- _TASK OBJECTIVE_: Without the pictures, print each of the records below exactly as it appears.

[Opening GIVEN ENTRIES section]

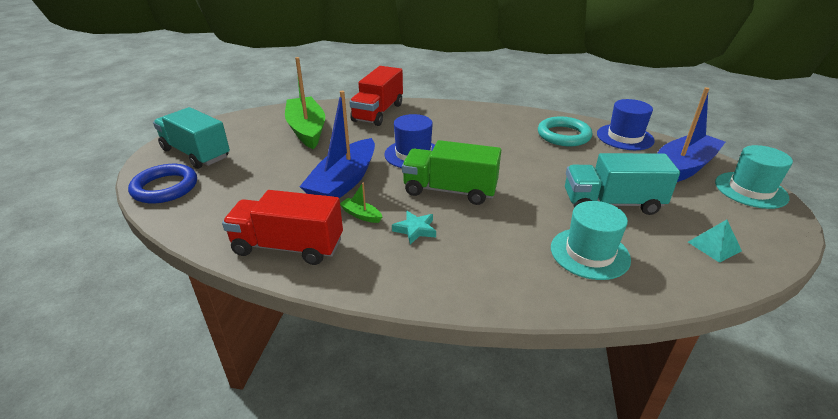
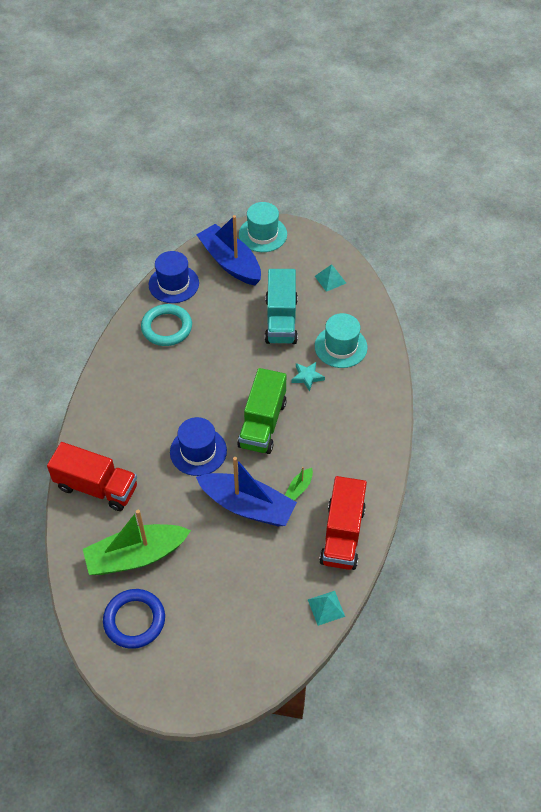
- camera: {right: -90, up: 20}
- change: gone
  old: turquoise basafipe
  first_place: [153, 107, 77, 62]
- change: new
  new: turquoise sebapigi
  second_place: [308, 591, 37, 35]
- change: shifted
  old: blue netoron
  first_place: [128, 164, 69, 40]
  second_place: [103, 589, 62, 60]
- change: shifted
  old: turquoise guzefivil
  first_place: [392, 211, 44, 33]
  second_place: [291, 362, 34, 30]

[Closing GIVEN ENTRIES section]

- _THE ANSWER_:
- camera: {right: -90, up: 20}
- change: gone
  old: turquoise basafipe
  first_place: [153, 107, 77, 62]
- change: new
  new: turquoise sebapigi
  second_place: [308, 591, 37, 35]
- change: shifted
  old: blue netoron
  first_place: [128, 164, 69, 40]
  second_place: [103, 589, 62, 60]
- change: shifted
  old: turquoise guzefivil
  first_place: [392, 211, 44, 33]
  second_place: [291, 362, 34, 30]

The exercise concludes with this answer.